Work request »
Across the entries below, how many lines contain the string "flashlight"? Give only the count.

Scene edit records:
*****

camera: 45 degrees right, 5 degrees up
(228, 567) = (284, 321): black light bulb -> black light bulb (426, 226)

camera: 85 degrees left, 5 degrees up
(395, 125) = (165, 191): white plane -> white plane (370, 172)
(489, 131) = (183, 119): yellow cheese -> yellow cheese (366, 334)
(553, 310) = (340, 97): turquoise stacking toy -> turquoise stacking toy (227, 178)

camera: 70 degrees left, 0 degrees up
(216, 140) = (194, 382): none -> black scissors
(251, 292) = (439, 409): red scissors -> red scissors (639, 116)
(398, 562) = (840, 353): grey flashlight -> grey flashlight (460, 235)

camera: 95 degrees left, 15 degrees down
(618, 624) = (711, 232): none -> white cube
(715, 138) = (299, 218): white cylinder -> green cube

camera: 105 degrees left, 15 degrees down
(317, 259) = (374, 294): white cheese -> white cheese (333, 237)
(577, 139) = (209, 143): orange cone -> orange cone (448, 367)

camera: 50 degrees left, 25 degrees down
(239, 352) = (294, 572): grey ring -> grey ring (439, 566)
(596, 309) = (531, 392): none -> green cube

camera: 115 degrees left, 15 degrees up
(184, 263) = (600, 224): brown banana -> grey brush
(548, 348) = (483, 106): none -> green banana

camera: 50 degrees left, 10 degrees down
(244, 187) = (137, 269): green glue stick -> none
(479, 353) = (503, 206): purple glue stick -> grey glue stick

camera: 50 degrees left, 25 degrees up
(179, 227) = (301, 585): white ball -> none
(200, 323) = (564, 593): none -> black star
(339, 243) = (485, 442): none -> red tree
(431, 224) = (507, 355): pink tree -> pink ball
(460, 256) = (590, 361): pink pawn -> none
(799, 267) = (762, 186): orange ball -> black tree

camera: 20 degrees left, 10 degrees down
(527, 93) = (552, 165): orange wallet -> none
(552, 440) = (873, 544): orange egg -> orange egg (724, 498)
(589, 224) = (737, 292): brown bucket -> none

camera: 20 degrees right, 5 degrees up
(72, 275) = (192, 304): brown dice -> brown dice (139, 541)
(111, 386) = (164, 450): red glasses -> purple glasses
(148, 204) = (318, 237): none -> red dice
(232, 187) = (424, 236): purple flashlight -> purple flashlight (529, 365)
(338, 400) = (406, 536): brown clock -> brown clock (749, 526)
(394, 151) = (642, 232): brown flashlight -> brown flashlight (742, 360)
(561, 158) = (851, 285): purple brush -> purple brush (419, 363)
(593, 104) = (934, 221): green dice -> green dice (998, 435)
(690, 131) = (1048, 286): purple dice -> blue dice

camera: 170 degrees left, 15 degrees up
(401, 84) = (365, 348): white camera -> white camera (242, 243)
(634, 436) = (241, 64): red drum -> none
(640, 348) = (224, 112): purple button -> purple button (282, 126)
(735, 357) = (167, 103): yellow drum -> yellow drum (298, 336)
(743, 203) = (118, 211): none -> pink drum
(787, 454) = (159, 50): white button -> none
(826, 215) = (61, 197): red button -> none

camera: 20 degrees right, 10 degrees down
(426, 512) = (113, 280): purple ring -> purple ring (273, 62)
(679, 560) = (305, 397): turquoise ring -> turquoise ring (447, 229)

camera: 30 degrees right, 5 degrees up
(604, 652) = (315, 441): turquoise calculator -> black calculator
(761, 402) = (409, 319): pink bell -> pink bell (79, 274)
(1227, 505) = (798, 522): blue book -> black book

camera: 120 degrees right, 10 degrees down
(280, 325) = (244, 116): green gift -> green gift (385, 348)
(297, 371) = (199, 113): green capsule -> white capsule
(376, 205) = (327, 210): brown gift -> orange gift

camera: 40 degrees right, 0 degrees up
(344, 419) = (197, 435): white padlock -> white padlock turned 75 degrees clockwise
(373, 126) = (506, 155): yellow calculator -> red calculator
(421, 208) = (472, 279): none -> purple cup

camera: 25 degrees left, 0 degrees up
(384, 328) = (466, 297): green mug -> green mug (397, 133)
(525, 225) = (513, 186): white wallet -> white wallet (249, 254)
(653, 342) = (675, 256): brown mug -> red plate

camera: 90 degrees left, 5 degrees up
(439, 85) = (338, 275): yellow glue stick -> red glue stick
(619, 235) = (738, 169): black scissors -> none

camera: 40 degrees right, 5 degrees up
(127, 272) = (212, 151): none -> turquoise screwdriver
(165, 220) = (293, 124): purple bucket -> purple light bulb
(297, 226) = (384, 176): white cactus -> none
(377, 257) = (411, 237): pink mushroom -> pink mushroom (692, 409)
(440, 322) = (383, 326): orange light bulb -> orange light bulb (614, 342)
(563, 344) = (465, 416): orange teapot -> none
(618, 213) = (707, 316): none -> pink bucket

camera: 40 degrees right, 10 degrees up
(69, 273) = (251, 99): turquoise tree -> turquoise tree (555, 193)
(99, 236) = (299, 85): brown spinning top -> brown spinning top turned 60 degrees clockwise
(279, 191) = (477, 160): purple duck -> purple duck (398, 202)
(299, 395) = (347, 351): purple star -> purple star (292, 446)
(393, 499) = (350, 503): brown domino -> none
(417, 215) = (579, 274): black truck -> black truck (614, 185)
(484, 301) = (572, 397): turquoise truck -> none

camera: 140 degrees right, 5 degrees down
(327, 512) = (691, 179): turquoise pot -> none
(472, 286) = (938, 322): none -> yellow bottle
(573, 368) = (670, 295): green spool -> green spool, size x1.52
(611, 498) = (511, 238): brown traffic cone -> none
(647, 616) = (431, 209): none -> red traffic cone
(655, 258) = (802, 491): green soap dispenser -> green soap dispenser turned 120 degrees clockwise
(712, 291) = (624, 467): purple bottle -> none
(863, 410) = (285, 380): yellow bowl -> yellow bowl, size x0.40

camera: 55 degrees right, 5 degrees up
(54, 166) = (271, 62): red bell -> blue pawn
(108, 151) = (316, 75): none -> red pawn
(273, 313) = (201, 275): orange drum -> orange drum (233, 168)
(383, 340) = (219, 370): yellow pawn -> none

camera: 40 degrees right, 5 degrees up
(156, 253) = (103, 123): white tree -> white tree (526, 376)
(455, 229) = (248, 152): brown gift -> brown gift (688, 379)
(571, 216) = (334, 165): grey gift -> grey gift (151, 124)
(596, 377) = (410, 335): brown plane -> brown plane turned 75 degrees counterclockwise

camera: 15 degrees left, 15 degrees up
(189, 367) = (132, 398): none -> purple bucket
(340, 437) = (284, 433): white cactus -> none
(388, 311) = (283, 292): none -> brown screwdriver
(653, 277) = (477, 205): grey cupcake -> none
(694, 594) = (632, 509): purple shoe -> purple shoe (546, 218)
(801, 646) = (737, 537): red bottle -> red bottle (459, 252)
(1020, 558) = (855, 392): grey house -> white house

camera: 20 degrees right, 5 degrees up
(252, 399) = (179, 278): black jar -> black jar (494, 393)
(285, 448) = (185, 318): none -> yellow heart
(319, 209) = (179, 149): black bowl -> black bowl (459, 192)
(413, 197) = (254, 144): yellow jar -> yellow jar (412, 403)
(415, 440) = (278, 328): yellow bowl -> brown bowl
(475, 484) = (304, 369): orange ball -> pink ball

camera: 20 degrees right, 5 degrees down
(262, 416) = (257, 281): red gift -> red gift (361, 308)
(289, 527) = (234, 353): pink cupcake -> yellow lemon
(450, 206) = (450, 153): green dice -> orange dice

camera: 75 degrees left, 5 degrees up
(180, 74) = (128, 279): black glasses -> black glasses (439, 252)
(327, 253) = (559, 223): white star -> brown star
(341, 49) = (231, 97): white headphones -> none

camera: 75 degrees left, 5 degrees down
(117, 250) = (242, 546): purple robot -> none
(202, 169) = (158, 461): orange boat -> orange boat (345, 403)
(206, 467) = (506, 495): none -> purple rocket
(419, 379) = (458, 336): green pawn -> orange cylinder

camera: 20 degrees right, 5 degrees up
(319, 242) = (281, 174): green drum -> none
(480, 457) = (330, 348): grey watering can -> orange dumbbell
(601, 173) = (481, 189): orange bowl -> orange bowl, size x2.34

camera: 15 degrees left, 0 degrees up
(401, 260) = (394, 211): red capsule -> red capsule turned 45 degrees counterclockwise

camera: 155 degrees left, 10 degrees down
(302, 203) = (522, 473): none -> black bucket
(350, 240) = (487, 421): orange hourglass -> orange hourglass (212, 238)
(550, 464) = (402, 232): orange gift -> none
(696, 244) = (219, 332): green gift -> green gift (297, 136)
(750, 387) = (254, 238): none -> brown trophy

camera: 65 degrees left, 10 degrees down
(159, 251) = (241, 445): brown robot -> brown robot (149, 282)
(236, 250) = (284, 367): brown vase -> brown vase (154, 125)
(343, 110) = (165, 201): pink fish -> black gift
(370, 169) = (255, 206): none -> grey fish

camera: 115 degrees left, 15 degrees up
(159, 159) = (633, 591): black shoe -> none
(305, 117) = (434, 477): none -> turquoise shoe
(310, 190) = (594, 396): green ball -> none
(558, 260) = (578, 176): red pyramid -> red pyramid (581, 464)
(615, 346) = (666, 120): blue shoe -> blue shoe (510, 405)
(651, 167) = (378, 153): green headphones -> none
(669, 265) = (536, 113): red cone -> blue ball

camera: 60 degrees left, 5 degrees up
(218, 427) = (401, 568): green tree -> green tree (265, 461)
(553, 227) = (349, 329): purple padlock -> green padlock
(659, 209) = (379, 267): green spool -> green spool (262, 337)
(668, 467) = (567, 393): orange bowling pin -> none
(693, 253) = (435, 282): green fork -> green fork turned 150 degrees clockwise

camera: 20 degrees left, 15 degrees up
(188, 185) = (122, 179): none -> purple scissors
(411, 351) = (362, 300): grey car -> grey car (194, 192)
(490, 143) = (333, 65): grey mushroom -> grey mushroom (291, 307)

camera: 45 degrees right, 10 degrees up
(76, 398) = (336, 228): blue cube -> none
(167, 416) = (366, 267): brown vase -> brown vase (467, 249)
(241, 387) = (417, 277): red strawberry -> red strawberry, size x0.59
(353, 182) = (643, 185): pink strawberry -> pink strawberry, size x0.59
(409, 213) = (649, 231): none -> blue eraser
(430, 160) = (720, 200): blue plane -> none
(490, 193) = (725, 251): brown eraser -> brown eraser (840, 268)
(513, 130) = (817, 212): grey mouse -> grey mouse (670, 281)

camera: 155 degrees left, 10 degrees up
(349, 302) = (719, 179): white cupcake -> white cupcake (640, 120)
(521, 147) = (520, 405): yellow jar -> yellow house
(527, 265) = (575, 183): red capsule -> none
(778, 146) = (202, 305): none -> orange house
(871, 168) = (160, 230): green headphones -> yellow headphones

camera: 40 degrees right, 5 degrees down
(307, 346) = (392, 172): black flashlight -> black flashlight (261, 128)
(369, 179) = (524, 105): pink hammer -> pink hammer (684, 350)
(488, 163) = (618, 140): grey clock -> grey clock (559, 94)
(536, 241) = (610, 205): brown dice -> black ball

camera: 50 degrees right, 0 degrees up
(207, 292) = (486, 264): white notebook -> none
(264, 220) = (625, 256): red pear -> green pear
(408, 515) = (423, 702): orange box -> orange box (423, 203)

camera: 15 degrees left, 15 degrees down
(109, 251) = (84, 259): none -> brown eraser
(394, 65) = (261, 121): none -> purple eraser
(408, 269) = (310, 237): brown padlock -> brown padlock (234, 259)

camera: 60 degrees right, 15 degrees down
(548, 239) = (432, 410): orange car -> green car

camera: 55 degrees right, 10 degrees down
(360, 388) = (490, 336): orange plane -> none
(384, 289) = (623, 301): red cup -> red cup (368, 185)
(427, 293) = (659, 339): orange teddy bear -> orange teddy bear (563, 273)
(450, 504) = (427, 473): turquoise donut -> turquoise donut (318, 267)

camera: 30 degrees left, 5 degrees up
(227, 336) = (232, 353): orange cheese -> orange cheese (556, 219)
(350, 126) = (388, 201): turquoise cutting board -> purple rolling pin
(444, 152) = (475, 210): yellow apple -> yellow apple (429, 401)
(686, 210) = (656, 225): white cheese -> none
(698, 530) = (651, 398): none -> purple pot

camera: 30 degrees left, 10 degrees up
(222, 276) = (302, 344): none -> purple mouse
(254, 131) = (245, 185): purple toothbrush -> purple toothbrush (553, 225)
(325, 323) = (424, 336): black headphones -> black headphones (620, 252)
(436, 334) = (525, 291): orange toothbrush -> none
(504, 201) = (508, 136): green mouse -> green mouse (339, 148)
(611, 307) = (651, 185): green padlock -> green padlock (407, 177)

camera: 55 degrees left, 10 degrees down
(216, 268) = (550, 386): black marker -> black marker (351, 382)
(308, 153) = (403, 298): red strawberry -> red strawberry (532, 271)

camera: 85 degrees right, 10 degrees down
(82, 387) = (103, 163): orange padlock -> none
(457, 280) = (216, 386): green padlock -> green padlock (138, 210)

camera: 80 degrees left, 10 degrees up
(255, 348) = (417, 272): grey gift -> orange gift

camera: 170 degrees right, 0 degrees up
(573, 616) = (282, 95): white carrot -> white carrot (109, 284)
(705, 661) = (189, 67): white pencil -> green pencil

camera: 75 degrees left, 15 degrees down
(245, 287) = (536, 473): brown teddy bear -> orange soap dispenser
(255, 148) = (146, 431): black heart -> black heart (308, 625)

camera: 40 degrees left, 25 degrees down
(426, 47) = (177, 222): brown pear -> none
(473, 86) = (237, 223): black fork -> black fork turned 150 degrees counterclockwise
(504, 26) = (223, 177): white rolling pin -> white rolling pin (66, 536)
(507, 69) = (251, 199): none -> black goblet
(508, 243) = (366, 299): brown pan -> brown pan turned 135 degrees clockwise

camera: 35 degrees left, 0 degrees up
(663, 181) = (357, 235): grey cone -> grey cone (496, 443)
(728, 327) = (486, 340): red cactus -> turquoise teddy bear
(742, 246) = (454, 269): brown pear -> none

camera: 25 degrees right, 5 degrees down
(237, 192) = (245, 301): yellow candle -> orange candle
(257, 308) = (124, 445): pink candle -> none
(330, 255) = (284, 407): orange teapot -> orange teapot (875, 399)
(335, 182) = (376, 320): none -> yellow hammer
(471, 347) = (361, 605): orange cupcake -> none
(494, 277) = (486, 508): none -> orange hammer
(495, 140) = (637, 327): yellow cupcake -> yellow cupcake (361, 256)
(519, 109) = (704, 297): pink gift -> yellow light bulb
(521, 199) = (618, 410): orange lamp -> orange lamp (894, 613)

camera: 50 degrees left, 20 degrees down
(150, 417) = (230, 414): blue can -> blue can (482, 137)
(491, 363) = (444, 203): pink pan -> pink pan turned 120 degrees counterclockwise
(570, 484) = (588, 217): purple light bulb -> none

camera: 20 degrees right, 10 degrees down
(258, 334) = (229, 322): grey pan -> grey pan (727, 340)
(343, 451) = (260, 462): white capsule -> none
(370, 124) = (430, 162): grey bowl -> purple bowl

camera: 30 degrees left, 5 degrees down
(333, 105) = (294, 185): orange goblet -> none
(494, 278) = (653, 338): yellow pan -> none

*****

Exercise solution »
4